**WHAT YOU HAVE TO DO**
Rewrite the records below as a numbered list, leaving out the blank lines.

[START]

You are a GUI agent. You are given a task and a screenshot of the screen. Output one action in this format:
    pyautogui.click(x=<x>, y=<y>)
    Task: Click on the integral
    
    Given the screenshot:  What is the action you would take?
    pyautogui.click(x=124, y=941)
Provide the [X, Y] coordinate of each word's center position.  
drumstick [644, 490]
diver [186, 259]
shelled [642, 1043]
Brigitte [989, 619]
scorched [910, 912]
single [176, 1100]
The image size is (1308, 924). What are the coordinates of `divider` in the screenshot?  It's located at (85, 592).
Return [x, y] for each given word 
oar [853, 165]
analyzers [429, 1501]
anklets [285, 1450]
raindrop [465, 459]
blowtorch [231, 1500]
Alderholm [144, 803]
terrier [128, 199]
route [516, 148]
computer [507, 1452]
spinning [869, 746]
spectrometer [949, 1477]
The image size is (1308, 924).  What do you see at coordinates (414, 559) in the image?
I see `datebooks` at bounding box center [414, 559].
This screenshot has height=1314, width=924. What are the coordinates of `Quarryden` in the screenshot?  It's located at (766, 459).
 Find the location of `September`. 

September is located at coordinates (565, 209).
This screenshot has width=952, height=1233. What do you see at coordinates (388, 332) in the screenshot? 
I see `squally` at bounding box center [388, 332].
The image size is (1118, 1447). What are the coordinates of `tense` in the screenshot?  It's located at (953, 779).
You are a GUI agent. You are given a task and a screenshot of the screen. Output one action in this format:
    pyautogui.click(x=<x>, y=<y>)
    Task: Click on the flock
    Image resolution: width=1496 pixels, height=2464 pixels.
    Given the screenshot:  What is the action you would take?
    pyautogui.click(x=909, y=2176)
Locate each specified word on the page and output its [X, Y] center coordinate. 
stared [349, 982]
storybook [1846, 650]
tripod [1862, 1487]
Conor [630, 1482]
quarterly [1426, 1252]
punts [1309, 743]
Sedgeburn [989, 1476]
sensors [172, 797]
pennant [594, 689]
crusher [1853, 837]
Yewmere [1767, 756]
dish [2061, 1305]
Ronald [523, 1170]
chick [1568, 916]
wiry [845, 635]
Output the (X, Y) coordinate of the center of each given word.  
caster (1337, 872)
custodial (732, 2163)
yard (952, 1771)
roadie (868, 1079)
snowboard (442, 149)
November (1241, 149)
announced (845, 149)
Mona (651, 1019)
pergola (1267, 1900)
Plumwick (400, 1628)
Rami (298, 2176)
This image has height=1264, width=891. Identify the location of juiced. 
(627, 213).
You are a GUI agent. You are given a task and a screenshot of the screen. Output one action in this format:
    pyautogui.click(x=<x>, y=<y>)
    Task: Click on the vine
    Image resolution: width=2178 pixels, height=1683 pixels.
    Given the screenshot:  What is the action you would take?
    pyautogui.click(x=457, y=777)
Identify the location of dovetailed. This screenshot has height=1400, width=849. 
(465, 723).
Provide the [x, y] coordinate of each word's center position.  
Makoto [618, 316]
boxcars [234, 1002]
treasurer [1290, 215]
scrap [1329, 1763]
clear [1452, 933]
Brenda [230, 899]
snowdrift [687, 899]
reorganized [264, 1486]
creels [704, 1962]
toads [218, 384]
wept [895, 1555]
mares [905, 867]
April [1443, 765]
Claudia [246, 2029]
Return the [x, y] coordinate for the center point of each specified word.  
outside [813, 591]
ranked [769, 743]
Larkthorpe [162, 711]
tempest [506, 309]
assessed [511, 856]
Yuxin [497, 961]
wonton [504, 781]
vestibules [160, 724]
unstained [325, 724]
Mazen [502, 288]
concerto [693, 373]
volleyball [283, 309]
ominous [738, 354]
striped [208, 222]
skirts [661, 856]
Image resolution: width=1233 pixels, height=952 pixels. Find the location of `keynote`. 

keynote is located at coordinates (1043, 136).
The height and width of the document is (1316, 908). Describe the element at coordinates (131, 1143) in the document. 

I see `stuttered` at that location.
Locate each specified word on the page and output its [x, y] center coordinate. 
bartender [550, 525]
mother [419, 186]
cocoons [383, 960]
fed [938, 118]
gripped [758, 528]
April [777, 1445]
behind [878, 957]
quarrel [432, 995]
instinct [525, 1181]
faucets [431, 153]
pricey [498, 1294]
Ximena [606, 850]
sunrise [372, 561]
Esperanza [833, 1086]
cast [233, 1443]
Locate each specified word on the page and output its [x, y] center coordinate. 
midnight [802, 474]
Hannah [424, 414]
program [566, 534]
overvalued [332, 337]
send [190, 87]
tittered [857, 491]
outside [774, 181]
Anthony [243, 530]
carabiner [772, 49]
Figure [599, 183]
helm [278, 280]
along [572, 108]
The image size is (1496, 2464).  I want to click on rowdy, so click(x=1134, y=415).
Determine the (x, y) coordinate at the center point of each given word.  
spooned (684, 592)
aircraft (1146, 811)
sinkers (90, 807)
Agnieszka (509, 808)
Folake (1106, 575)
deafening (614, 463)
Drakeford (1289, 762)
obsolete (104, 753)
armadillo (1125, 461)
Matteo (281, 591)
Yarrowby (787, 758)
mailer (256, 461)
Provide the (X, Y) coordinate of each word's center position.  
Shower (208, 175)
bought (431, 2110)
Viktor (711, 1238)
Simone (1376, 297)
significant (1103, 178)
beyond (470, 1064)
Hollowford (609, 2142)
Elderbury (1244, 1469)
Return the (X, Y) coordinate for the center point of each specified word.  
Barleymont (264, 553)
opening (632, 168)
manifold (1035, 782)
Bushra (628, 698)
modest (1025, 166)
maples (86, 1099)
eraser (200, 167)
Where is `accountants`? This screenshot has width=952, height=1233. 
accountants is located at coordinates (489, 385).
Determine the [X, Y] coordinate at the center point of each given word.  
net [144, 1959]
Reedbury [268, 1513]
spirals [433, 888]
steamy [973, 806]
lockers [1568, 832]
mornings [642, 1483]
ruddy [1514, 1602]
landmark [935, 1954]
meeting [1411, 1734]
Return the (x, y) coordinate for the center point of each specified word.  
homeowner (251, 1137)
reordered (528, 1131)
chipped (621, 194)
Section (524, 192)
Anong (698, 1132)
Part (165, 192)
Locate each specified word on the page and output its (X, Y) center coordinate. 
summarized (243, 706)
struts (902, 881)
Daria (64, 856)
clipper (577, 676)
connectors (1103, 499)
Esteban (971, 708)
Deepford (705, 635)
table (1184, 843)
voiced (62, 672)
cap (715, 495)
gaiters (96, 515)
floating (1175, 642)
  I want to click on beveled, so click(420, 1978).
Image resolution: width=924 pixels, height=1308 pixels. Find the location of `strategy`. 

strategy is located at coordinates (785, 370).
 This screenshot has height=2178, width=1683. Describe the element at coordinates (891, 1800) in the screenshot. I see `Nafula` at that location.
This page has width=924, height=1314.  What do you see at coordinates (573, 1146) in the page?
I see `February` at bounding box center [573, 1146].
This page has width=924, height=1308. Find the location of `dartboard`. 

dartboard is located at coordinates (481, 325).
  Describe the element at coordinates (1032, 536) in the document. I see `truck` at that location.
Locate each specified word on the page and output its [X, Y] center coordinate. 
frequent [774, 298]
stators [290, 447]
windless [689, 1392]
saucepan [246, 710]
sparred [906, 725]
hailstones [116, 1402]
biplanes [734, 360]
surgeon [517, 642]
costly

[END]

**SOLUTION BELOW**
1. You are a GUI agent. You are given a task and a screenshot of the screen. Output one action in this format:
2.     pyautogui.click(x=<x>, y=<y>)
3.     Task: Click on the integral
4.     Given the screenshot:  What is the action you would take?
5.     pyautogui.click(x=124, y=941)
6. Provide the [X, Y] coordinate of each word's center position.  
7. drumstick [644, 490]
8. diver [186, 259]
9. shelled [642, 1043]
10. Brigitte [989, 619]
11. scorched [910, 912]
12. single [176, 1100]
13. The image size is (1308, 924). What are the coordinates of `divider` in the screenshot?  It's located at (85, 592).
14. Return [x, y] for each given word 
15. oar [853, 165]
16. analyzers [429, 1501]
17. anklets [285, 1450]
18. raindrop [465, 459]
19. blowtorch [231, 1500]
20. Alderholm [144, 803]
21. terrier [128, 199]
22. route [516, 148]
23. computer [507, 1452]
24. spinning [869, 746]
25. spectrometer [949, 1477]
26. The image size is (1308, 924).  What do you see at coordinates (414, 559) in the image?
27. I see `datebooks` at bounding box center [414, 559].
28. This screenshot has height=1314, width=924. What are the coordinates of `Quarryden` in the screenshot?  It's located at (766, 459).
29.  Find the location of `September`. 
30. September is located at coordinates (565, 209).
31. This screenshot has width=952, height=1233. What do you see at coordinates (388, 332) in the screenshot? 
32. I see `squally` at bounding box center [388, 332].
33. The image size is (1118, 1447). What are the coordinates of `tense` in the screenshot?  It's located at (953, 779).
34. You are a GUI agent. You are given a task and a screenshot of the screen. Output one action in this format:
35.     pyautogui.click(x=<x>, y=<y>)
36.     Task: Click on the flock
37.     Image resolution: width=1496 pixels, height=2464 pixels.
38.     Given the screenshot:  What is the action you would take?
39.     pyautogui.click(x=909, y=2176)
40. Locate each specified word on the page and output its [X, Y] center coordinate. 
41. stared [349, 982]
42. storybook [1846, 650]
43. tripod [1862, 1487]
44. Conor [630, 1482]
45. quarterly [1426, 1252]
46. punts [1309, 743]
47. Sedgeburn [989, 1476]
48. sensors [172, 797]
49. pennant [594, 689]
50. crusher [1853, 837]
51. Yewmere [1767, 756]
52. dish [2061, 1305]
53. Ronald [523, 1170]
54. chick [1568, 916]
55. wiry [845, 635]
56. Output the (X, Y) coordinate of the center of each given word.  
57. caster (1337, 872)
58. custodial (732, 2163)
59. yard (952, 1771)
60. roadie (868, 1079)
61. snowboard (442, 149)
62. November (1241, 149)
63. announced (845, 149)
64. Mona (651, 1019)
65. pergola (1267, 1900)
66. Plumwick (400, 1628)
67. Rami (298, 2176)
68. This image has height=1264, width=891. Identify the location of juiced. 
69. (627, 213).
70. You are a GUI agent. You are given a task and a screenshot of the screen. Output one action in this format:
71.     pyautogui.click(x=<x>, y=<y>)
72.     Task: Click on the vine
73.     Image resolution: width=2178 pixels, height=1683 pixels.
74.     Given the screenshot:  What is the action you would take?
75.     pyautogui.click(x=457, y=777)
76. Identify the location of dovetailed. This screenshot has height=1400, width=849. 
77. (465, 723).
78. Provide the [x, y] coordinate of each word's center position.  
79. Makoto [618, 316]
80. boxcars [234, 1002]
81. treasurer [1290, 215]
82. scrap [1329, 1763]
83. clear [1452, 933]
84. Brenda [230, 899]
85. snowdrift [687, 899]
86. reorganized [264, 1486]
87. creels [704, 1962]
88. toads [218, 384]
89. wept [895, 1555]
90. mares [905, 867]
91. April [1443, 765]
92. Claudia [246, 2029]
93. Return the [x, y] coordinate for the center point of each specified word.  
94. outside [813, 591]
95. ranked [769, 743]
96. Larkthorpe [162, 711]
97. tempest [506, 309]
98. assessed [511, 856]
99. Yuxin [497, 961]
100. wonton [504, 781]
101. vestibules [160, 724]
102. unstained [325, 724]
103. Mazen [502, 288]
104. concerto [693, 373]
105. volleyball [283, 309]
106. ominous [738, 354]
107. striped [208, 222]
108. skirts [661, 856]
109. Image resolution: width=1233 pixels, height=952 pixels. Find the location of `keynote`. 
110. keynote is located at coordinates (1043, 136).
111. The height and width of the document is (1316, 908). Describe the element at coordinates (131, 1143) in the document. 
112. I see `stuttered` at that location.
113. Locate each specified word on the page and output its [x, y] center coordinate. 
114. bartender [550, 525]
115. mother [419, 186]
116. cocoons [383, 960]
117. fed [938, 118]
118. gripped [758, 528]
119. April [777, 1445]
120. behind [878, 957]
121. quarrel [432, 995]
122. instinct [525, 1181]
123. faucets [431, 153]
124. pricey [498, 1294]
125. Ximena [606, 850]
126. sunrise [372, 561]
127. Esperanza [833, 1086]
128. cast [233, 1443]
129. Locate each specified word on the page and output its [x, y] center coordinate. 
130. midnight [802, 474]
131. Hannah [424, 414]
132. program [566, 534]
133. overvalued [332, 337]
134. send [190, 87]
135. tittered [857, 491]
136. outside [774, 181]
137. Anthony [243, 530]
138. carabiner [772, 49]
139. Figure [599, 183]
140. helm [278, 280]
141. along [572, 108]
142. The image size is (1496, 2464).  I want to click on rowdy, so click(x=1134, y=415).
143. Determine the (x, y) coordinate at the center point of each given word.  
144. spooned (684, 592)
145. aircraft (1146, 811)
146. sinkers (90, 807)
147. Agnieszka (509, 808)
148. Folake (1106, 575)
149. deafening (614, 463)
150. Drakeford (1289, 762)
151. obsolete (104, 753)
152. armadillo (1125, 461)
153. Matteo (281, 591)
154. Yarrowby (787, 758)
155. mailer (256, 461)
156. Provide the (X, Y) coordinate of each word's center position.  
157. Shower (208, 175)
158. bought (431, 2110)
159. Viktor (711, 1238)
160. Simone (1376, 297)
161. significant (1103, 178)
162. beyond (470, 1064)
163. Hollowford (609, 2142)
164. Elderbury (1244, 1469)
165. Return the (X, Y) coordinate for the center point of each specified word.  
166. Barleymont (264, 553)
167. opening (632, 168)
168. manifold (1035, 782)
169. Bushra (628, 698)
170. modest (1025, 166)
171. maples (86, 1099)
172. eraser (200, 167)
173. Where is `accountants`? This screenshot has width=952, height=1233. 
174. accountants is located at coordinates (489, 385).
175. Determine the [X, Y] coordinate at the center point of each given word.  
176. net [144, 1959]
177. Reedbury [268, 1513]
178. spirals [433, 888]
179. steamy [973, 806]
180. lockers [1568, 832]
181. mornings [642, 1483]
182. ruddy [1514, 1602]
183. landmark [935, 1954]
184. meeting [1411, 1734]
185. Return the (x, y) coordinate for the center point of each specified word.  
186. homeowner (251, 1137)
187. reordered (528, 1131)
188. chipped (621, 194)
189. Section (524, 192)
190. Anong (698, 1132)
191. Part (165, 192)
192. Locate each specified word on the page and output its (X, Y) center coordinate. 
193. summarized (243, 706)
194. struts (902, 881)
195. Daria (64, 856)
196. clipper (577, 676)
197. connectors (1103, 499)
198. Esteban (971, 708)
199. Deepford (705, 635)
200. table (1184, 843)
201. voiced (62, 672)
202. cap (715, 495)
203. gaiters (96, 515)
204. floating (1175, 642)
205.   I want to click on beveled, so click(420, 1978).
206. Image resolution: width=924 pixels, height=1308 pixels. Find the location of `strategy`. 
207. strategy is located at coordinates (785, 370).
208.  This screenshot has height=2178, width=1683. Describe the element at coordinates (891, 1800) in the screenshot. I see `Nafula` at that location.
209. This page has width=924, height=1314.  What do you see at coordinates (573, 1146) in the page?
210. I see `February` at bounding box center [573, 1146].
211. This page has width=924, height=1308. Find the location of `dartboard`. 
212. dartboard is located at coordinates (481, 325).
213.   Describe the element at coordinates (1032, 536) in the document. I see `truck` at that location.
214. Locate each specified word on the page and output its [X, Y] center coordinate. 
215. frequent [774, 298]
216. stators [290, 447]
217. windless [689, 1392]
218. saucepan [246, 710]
219. sparred [906, 725]
220. hailstones [116, 1402]
221. biplanes [734, 360]
222. surgeon [517, 642]
223. costly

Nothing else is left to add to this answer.